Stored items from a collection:

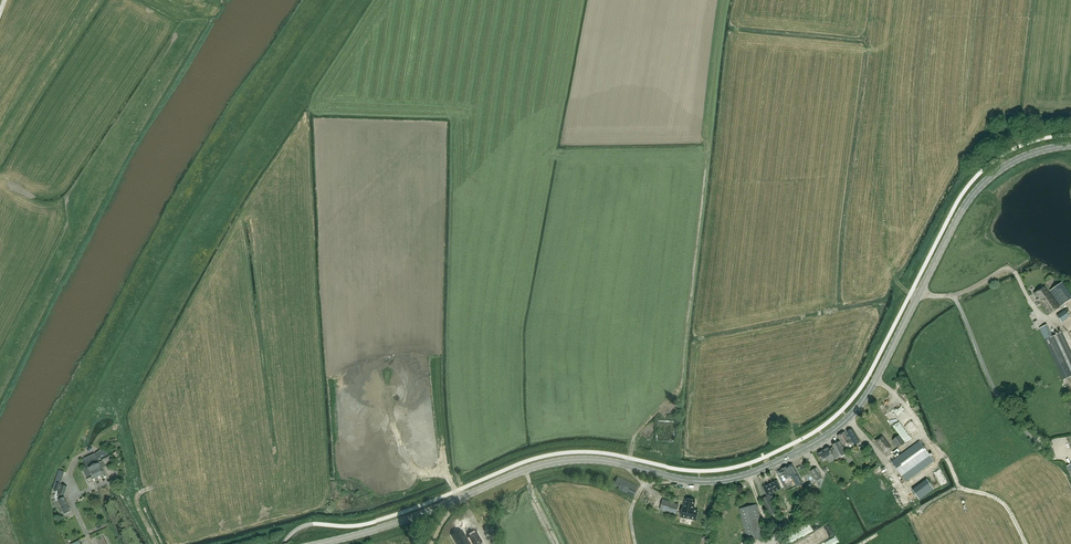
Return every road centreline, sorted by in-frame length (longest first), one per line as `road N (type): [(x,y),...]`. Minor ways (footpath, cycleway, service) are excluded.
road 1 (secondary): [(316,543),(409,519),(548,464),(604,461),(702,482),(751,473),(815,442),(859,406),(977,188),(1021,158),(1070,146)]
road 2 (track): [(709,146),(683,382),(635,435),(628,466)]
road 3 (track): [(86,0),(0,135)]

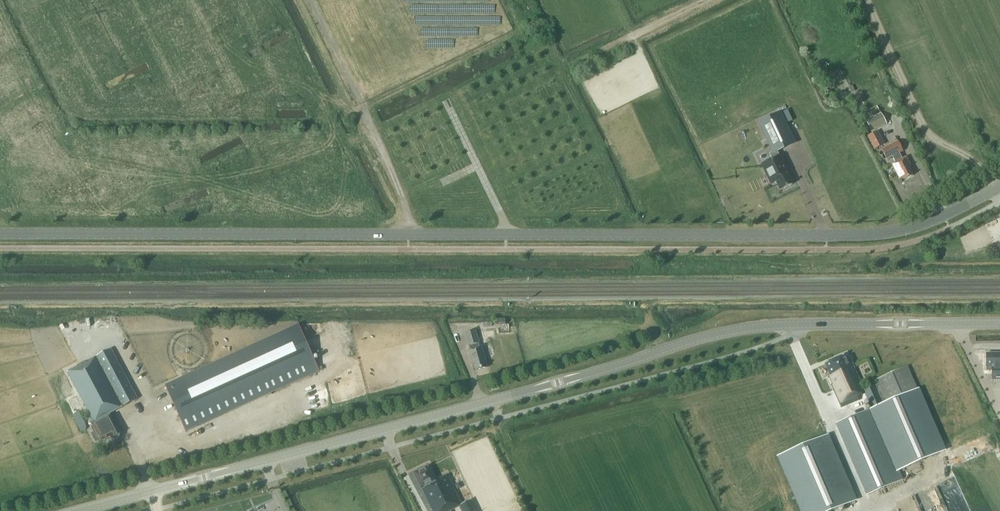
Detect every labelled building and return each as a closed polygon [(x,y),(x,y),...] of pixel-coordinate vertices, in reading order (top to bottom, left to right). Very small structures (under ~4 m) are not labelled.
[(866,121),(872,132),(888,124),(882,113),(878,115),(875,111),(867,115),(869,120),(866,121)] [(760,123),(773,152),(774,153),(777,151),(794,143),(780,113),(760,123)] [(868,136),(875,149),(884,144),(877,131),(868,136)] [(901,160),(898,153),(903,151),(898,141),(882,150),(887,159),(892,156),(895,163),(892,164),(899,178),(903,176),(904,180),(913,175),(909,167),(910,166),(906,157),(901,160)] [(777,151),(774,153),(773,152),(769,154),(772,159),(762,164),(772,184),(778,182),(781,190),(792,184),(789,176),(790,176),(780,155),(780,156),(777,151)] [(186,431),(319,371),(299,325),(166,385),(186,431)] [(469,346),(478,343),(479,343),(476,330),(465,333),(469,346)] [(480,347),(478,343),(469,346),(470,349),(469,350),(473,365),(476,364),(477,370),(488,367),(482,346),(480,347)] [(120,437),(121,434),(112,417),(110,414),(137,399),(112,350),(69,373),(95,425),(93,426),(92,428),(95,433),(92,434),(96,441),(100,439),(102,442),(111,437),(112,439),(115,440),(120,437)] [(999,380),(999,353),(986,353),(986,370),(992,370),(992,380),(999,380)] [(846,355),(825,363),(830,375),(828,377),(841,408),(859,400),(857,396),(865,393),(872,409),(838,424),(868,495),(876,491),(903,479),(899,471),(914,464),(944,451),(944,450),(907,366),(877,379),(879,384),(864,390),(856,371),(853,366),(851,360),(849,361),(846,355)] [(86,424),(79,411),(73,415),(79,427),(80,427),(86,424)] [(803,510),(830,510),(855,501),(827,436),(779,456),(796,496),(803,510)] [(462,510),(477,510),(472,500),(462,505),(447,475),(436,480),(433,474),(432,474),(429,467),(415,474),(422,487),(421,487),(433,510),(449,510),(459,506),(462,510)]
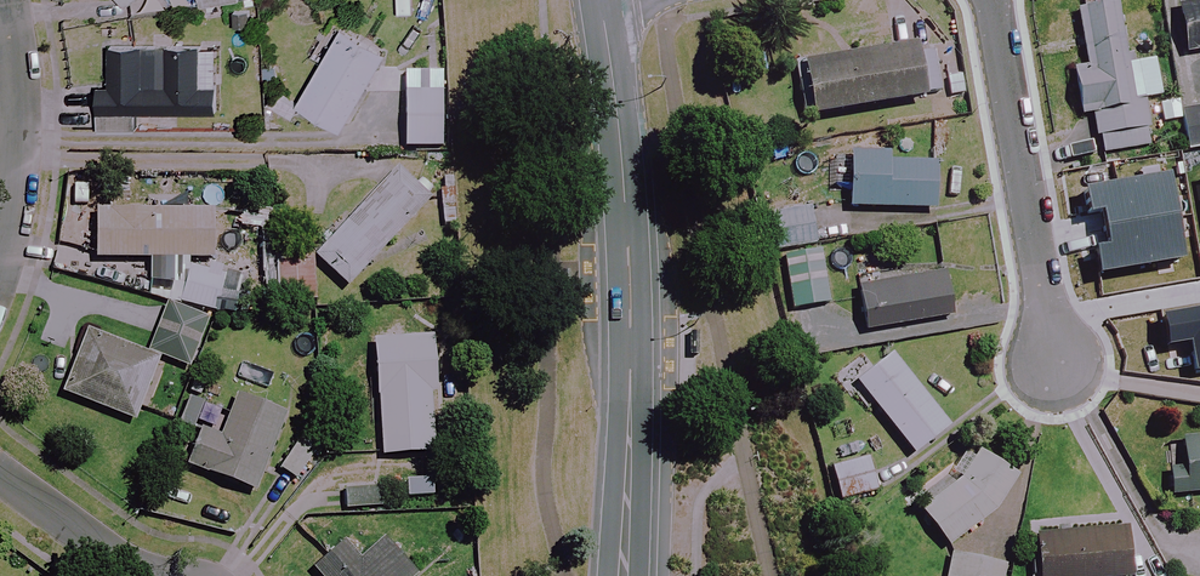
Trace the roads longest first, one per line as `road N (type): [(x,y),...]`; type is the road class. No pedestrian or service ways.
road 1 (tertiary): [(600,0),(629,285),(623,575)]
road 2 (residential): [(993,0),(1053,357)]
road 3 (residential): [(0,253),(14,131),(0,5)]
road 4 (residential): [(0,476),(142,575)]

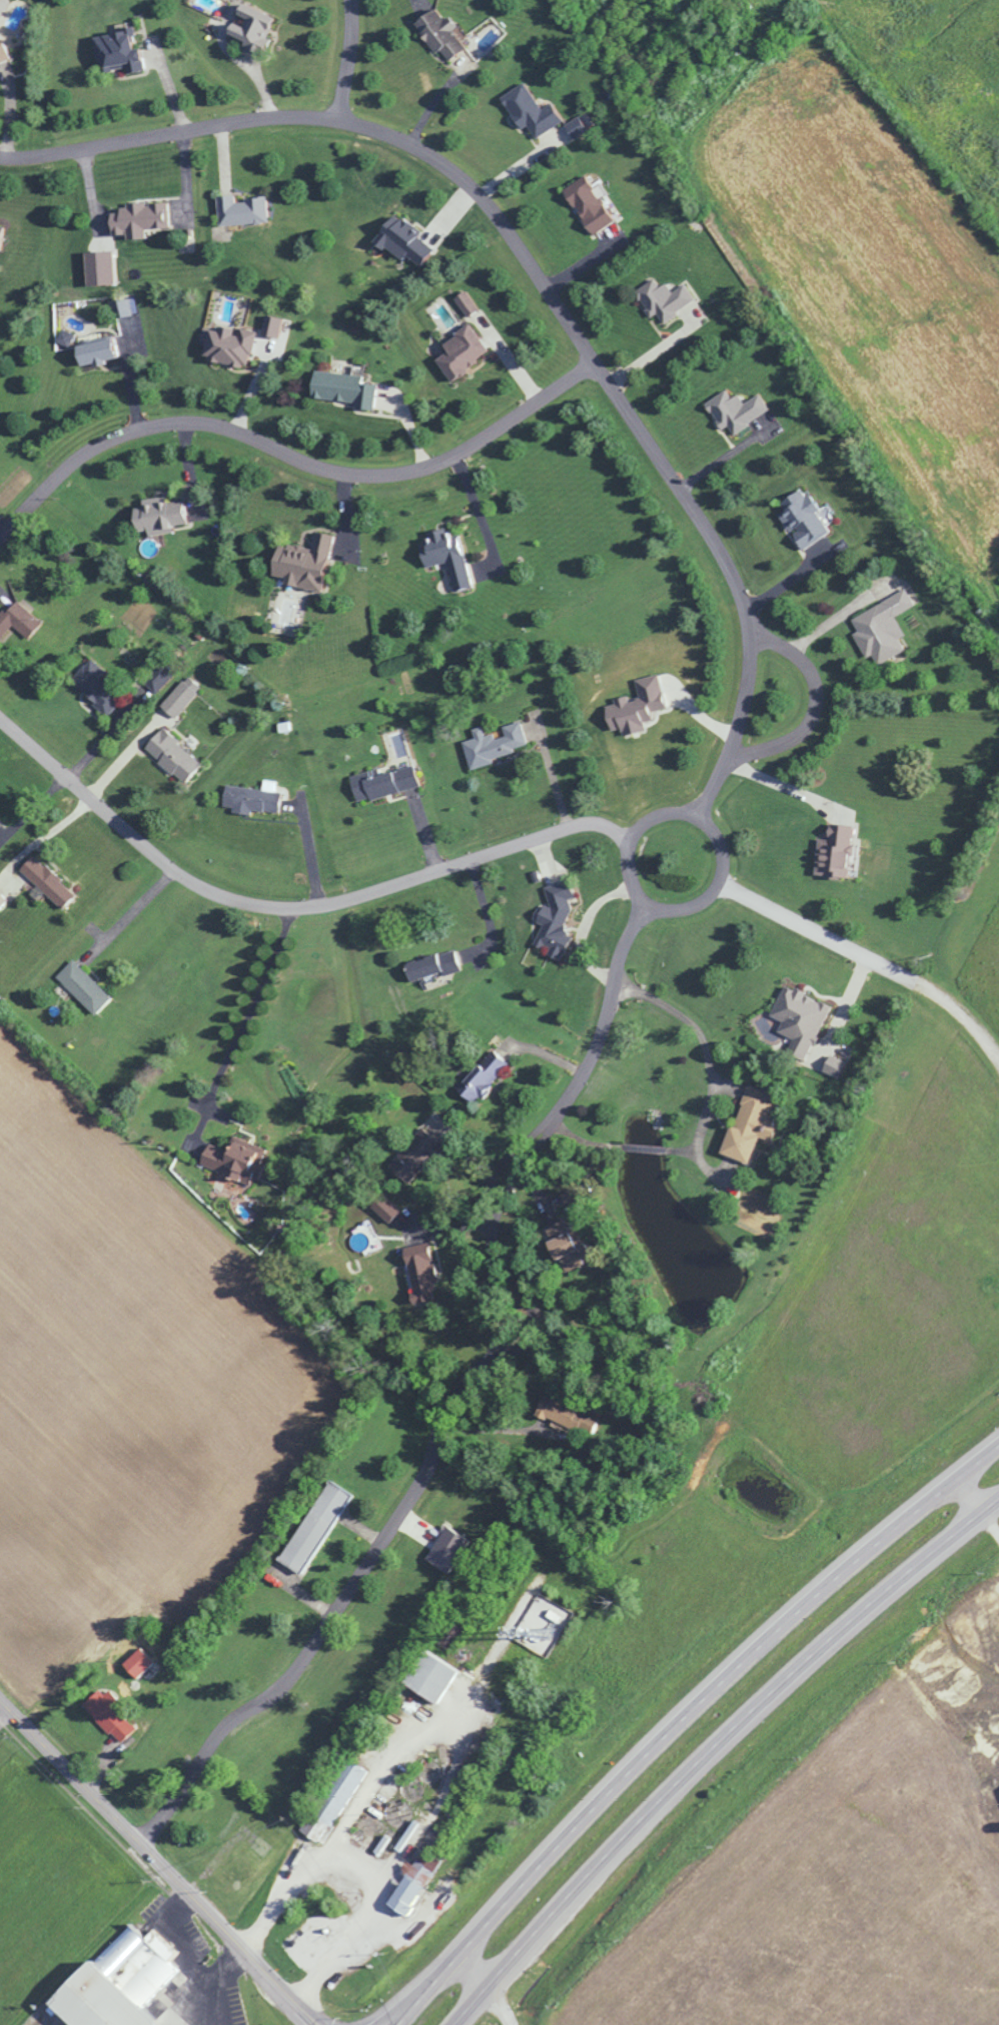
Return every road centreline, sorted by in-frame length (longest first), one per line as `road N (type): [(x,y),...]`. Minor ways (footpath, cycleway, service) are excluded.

# Description of the task:
Every line above should be returned word for word, with the pictures left behind.

# Result for this task:
Return every road centreline, sorted by in-frame length (longest first), one per line as `road N (type): [(x,y),...]`. Minor ways (footpath, cycleway, service) are excluded.
road 1 (secondary): [(316,543),(409,519),(548,464),(604,461),(702,482),(751,473),(815,442),(859,406),(977,188),(1021,158),(1070,146)]
road 2 (track): [(709,146),(683,382),(635,435),(628,466)]
road 3 (track): [(86,0),(0,135)]

Detect every labelled building and return each as a closed polygon [(x,y),(x,y),...] of pixel-coordinate vertices, in reading order (top to bottom, left to right). Very small structures (under ~4 m) are not labelled.
[(866,121),(872,132),(888,124),(882,113),(878,115),(875,111),(867,115),(869,120),(866,121)] [(760,123),(773,152),(774,153),(777,151),(794,143),(780,113),(760,123)] [(868,136),(875,149),(884,144),(877,131),(868,136)] [(901,160),(898,153),(903,151),(898,141),(882,150),(887,159),(892,156),(895,163),(892,164),(899,178),(903,176),(904,180),(913,175),(909,167),(910,166),(906,157),(901,160)] [(777,151),(774,153),(773,152),(769,154),(772,159),(762,164),(772,184),(778,182),(781,190),(792,184),(789,176),(790,176),(780,155),(780,156),(777,151)] [(186,431),(319,371),(299,325),(166,385),(186,431)] [(469,346),(478,343),(479,343),(476,330),(465,333),(469,346)] [(480,347),(478,343),(469,346),(470,349),(469,350),(473,365),(476,364),(477,370),(488,367),(482,346),(480,347)] [(120,437),(121,434),(112,417),(110,414),(137,399),(112,350),(69,373),(95,425),(93,426),(92,428),(95,433),(92,434),(96,441),(100,439),(102,442),(111,437),(112,439),(115,440),(120,437)] [(999,380),(999,353),(986,353),(986,370),(992,370),(992,380),(999,380)] [(846,355),(825,363),(830,375),(828,377),(841,408),(859,400),(857,396),(865,393),(872,409),(838,424),(868,495),(876,491),(903,479),(899,471),(914,464),(944,451),(944,450),(907,366),(877,379),(879,384),(864,390),(856,371),(853,366),(851,360),(849,361),(846,355)] [(86,424),(79,411),(73,415),(79,427),(80,427),(86,424)] [(803,510),(830,510),(855,501),(827,436),(779,456),(796,496),(803,510)] [(462,510),(477,510),(472,500),(462,505),(447,475),(436,480),(433,474),(432,474),(429,467),(415,474),(422,487),(421,487),(433,510),(449,510),(459,506),(462,510)]
Trace the roads longest first, one per line as `road N (type): [(x,y),...]`; type is the road class. No pedestrian or service ways.
road 1 (tertiary): [(600,0),(629,285),(623,575)]
road 2 (residential): [(993,0),(1053,357)]
road 3 (residential): [(0,253),(14,131),(0,5)]
road 4 (residential): [(0,476),(142,575)]

Return every road centreline, sorted by in-frame length (longest first), one per line as `road N (type): [(x,y),...]`. Minor ways (footpath, cycleway, service) are excluded.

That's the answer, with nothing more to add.